(DATA UNDER STUDY)
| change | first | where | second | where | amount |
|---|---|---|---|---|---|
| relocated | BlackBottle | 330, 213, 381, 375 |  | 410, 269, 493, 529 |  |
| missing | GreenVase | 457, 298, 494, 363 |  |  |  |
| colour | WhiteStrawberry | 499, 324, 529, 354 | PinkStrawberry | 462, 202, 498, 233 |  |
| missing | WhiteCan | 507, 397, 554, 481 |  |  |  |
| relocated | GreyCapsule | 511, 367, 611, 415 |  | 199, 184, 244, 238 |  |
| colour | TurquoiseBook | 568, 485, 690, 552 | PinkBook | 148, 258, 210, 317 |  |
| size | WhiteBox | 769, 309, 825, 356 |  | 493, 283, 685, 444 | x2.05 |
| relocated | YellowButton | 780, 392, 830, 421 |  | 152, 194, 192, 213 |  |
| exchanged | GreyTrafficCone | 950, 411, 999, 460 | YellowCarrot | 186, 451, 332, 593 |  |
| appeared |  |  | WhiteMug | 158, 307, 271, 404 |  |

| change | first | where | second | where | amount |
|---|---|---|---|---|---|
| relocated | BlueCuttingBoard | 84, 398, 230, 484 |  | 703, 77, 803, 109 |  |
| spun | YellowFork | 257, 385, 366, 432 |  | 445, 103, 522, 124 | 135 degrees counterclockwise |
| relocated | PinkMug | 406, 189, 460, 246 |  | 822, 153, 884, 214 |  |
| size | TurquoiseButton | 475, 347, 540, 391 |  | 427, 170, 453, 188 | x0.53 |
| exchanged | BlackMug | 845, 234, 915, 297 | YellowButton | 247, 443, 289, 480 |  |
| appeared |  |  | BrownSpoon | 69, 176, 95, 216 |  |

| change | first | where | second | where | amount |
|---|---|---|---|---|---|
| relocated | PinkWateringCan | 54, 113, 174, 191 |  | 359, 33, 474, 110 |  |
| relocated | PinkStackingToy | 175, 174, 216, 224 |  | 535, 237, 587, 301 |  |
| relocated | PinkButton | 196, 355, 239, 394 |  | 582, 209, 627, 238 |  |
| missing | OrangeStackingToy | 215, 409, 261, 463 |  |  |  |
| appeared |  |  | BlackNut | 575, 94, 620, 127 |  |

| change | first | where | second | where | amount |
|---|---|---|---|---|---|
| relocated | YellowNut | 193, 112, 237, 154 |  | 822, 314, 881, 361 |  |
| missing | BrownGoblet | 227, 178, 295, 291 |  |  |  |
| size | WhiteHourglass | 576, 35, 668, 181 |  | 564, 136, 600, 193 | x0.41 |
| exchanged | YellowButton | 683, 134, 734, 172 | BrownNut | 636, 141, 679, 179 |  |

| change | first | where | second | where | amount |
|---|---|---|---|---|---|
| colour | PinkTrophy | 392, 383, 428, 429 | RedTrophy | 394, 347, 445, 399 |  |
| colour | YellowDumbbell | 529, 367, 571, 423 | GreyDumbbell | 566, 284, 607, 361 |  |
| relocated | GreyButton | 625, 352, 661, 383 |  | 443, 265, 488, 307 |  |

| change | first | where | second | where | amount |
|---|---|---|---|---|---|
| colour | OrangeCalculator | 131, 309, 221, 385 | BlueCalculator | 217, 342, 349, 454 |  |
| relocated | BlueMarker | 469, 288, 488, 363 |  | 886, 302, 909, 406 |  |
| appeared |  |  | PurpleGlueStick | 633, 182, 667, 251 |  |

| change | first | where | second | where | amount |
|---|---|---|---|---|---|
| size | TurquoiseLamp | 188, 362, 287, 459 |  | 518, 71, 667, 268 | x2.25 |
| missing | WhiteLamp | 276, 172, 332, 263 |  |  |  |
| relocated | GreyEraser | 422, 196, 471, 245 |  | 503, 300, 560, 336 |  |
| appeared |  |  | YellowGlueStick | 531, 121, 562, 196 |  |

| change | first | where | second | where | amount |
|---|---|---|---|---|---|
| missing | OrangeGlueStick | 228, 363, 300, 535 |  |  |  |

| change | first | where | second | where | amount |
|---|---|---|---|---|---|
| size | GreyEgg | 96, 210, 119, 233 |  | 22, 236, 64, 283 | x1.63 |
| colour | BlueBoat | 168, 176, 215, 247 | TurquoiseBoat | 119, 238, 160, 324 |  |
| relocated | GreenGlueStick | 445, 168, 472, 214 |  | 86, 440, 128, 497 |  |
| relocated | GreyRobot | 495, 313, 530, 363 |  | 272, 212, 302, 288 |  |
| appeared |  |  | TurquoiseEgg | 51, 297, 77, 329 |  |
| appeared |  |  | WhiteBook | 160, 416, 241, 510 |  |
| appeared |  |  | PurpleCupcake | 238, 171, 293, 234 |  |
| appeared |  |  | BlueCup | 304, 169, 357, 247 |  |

(PROBLEM DESCRIPTION) Type out the entries again, word for word.

(EXERCISE RESPONSE)
| change | first | where | second | where | amount |
|---|---|---|---|---|---|
| relocated | BlackBottle | 330, 213, 381, 375 |  | 410, 269, 493, 529 |  |
| missing | GreenVase | 457, 298, 494, 363 |  |  |  |
| colour | WhiteStrawberry | 499, 324, 529, 354 | PinkStrawberry | 462, 202, 498, 233 |  |
| missing | WhiteCan | 507, 397, 554, 481 |  |  |  |
| relocated | GreyCapsule | 511, 367, 611, 415 |  | 199, 184, 244, 238 |  |
| colour | TurquoiseBook | 568, 485, 690, 552 | PinkBook | 148, 258, 210, 317 |  |
| size | WhiteBox | 769, 309, 825, 356 |  | 493, 283, 685, 444 | x2.05 |
| relocated | YellowButton | 780, 392, 830, 421 |  | 152, 194, 192, 213 |  |
| exchanged | GreyTrafficCone | 950, 411, 999, 460 | YellowCarrot | 186, 451, 332, 593 |  |
| appeared |  |  | WhiteMug | 158, 307, 271, 404 |  |

| change | first | where | second | where | amount |
|---|---|---|---|---|---|
| relocated | BlueCuttingBoard | 84, 398, 230, 484 |  | 703, 77, 803, 109 |  |
| spun | YellowFork | 257, 385, 366, 432 |  | 445, 103, 522, 124 | 135 degrees counterclockwise |
| relocated | PinkMug | 406, 189, 460, 246 |  | 822, 153, 884, 214 |  |
| size | TurquoiseButton | 475, 347, 540, 391 |  | 427, 170, 453, 188 | x0.53 |
| exchanged | BlackMug | 845, 234, 915, 297 | YellowButton | 247, 443, 289, 480 |  |
| appeared |  |  | BrownSpoon | 69, 176, 95, 216 |  |

| change | first | where | second | where | amount |
|---|---|---|---|---|---|
| relocated | PinkWateringCan | 54, 113, 174, 191 |  | 359, 33, 474, 110 |  |
| relocated | PinkStackingToy | 175, 174, 216, 224 |  | 535, 237, 587, 301 |  |
| relocated | PinkButton | 196, 355, 239, 394 |  | 582, 209, 627, 238 |  |
| missing | OrangeStackingToy | 215, 409, 261, 463 |  |  |  |
| appeared |  |  | BlackNut | 575, 94, 620, 127 |  |

| change | first | where | second | where | amount |
|---|---|---|---|---|---|
| relocated | YellowNut | 193, 112, 237, 154 |  | 822, 314, 881, 361 |  |
| missing | BrownGoblet | 227, 178, 295, 291 |  |  |  |
| size | WhiteHourglass | 576, 35, 668, 181 |  | 564, 136, 600, 193 | x0.41 |
| exchanged | YellowButton | 683, 134, 734, 172 | BrownNut | 636, 141, 679, 179 |  |

| change | first | where | second | where | amount |
|---|---|---|---|---|---|
| colour | PinkTrophy | 392, 383, 428, 429 | RedTrophy | 394, 347, 445, 399 |  |
| colour | YellowDumbbell | 529, 367, 571, 423 | GreyDumbbell | 566, 284, 607, 361 |  |
| relocated | GreyButton | 625, 352, 661, 383 |  | 443, 265, 488, 307 |  |

| change | first | where | second | where | amount |
|---|---|---|---|---|---|
| colour | OrangeCalculator | 131, 309, 221, 385 | BlueCalculator | 217, 342, 349, 454 |  |
| relocated | BlueMarker | 469, 288, 488, 363 |  | 886, 302, 909, 406 |  |
| appeared |  |  | PurpleGlueStick | 633, 182, 667, 251 |  |

| change | first | where | second | where | amount |
|---|---|---|---|---|---|
| size | TurquoiseLamp | 188, 362, 287, 459 |  | 518, 71, 667, 268 | x2.25 |
| missing | WhiteLamp | 276, 172, 332, 263 |  |  |  |
| relocated | GreyEraser | 422, 196, 471, 245 |  | 503, 300, 560, 336 |  |
| appeared |  |  | YellowGlueStick | 531, 121, 562, 196 |  |

| change | first | where | second | where | amount |
|---|---|---|---|---|---|
| missing | OrangeGlueStick | 228, 363, 300, 535 |  |  |  |

| change | first | where | second | where | amount |
|---|---|---|---|---|---|
| size | GreyEgg | 96, 210, 119, 233 |  | 22, 236, 64, 283 | x1.63 |
| colour | BlueBoat | 168, 176, 215, 247 | TurquoiseBoat | 119, 238, 160, 324 |  |
| relocated | GreenGlueStick | 445, 168, 472, 214 |  | 86, 440, 128, 497 |  |
| relocated | GreyRobot | 495, 313, 530, 363 |  | 272, 212, 302, 288 |  |
| appeared |  |  | TurquoiseEgg | 51, 297, 77, 329 |  |
| appeared |  |  | WhiteBook | 160, 416, 241, 510 |  |
| appeared |  |  | PurpleCupcake | 238, 171, 293, 234 |  |
| appeared |  |  | BlueCup | 304, 169, 357, 247 |  |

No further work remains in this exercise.